[Image change detection data]

=======

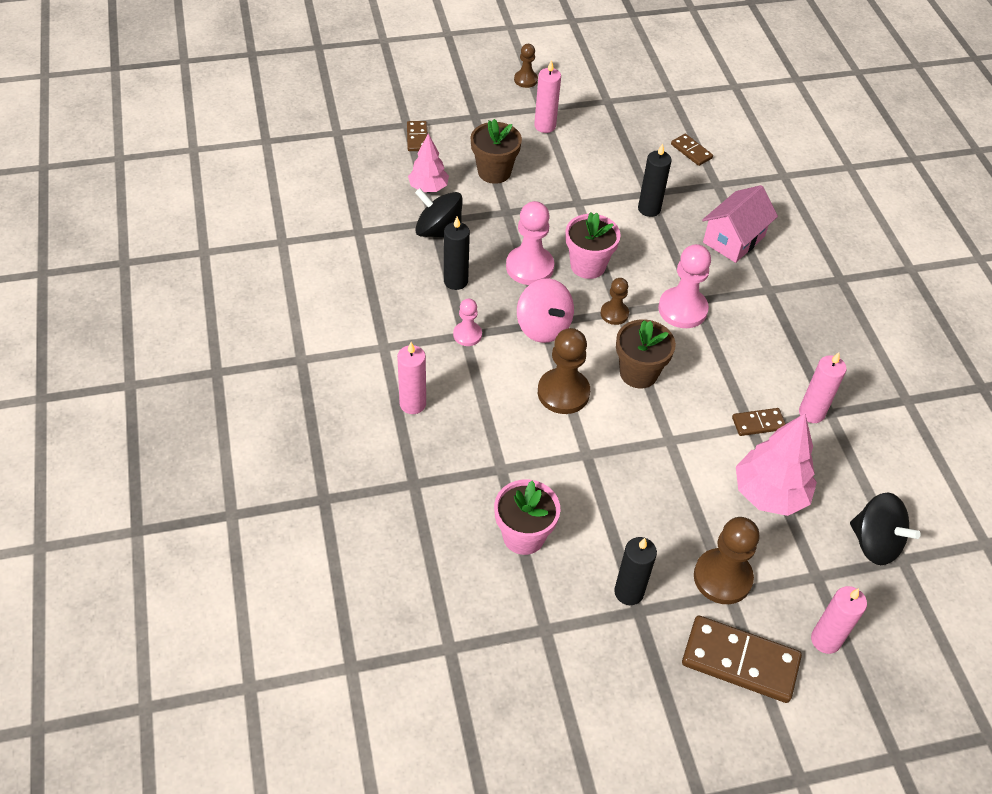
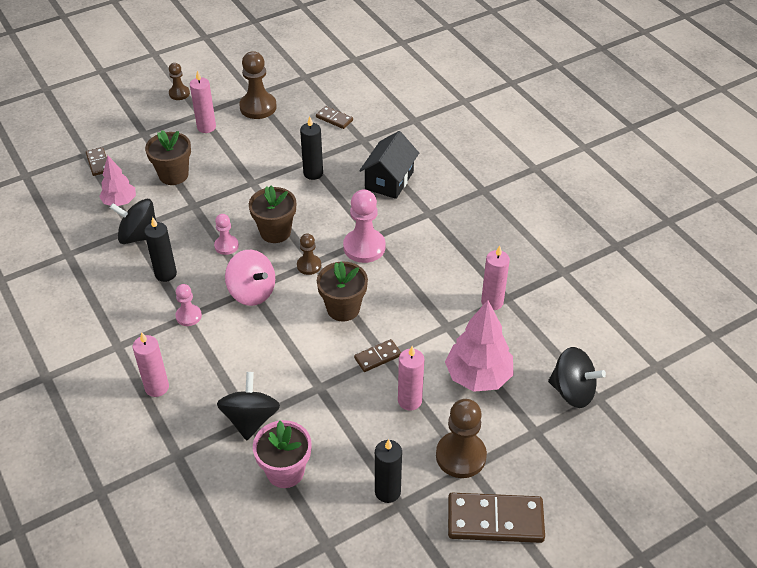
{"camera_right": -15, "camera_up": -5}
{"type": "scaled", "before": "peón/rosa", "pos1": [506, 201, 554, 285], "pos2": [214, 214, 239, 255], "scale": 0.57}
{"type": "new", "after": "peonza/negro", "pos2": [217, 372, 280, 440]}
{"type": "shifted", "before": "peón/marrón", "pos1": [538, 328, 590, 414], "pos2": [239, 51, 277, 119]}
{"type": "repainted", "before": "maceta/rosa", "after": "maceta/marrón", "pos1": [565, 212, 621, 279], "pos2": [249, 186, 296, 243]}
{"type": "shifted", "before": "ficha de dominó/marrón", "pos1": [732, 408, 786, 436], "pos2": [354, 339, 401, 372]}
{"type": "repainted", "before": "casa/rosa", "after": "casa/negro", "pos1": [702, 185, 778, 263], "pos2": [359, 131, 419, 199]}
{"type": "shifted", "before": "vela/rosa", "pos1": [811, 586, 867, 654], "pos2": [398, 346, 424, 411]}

=======

- [Instructions to follow]
A faithful copy of every entry is needed, omitting each image.

- [Response]
{"camera_right": -15, "camera_up": -5}
{"type": "scaled", "before": "peón/rosa", "pos1": [506, 201, 554, 285], "pos2": [214, 214, 239, 255], "scale": 0.57}
{"type": "new", "after": "peonza/negro", "pos2": [217, 372, 280, 440]}
{"type": "shifted", "before": "peón/marrón", "pos1": [538, 328, 590, 414], "pos2": [239, 51, 277, 119]}
{"type": "repainted", "before": "maceta/rosa", "after": "maceta/marrón", "pos1": [565, 212, 621, 279], "pos2": [249, 186, 296, 243]}
{"type": "shifted", "before": "ficha de dominó/marrón", "pos1": [732, 408, 786, 436], "pos2": [354, 339, 401, 372]}
{"type": "repainted", "before": "casa/rosa", "after": "casa/negro", "pos1": [702, 185, 778, 263], "pos2": [359, 131, 419, 199]}
{"type": "shifted", "before": "vela/rosa", "pos1": [811, 586, 867, 654], "pos2": [398, 346, 424, 411]}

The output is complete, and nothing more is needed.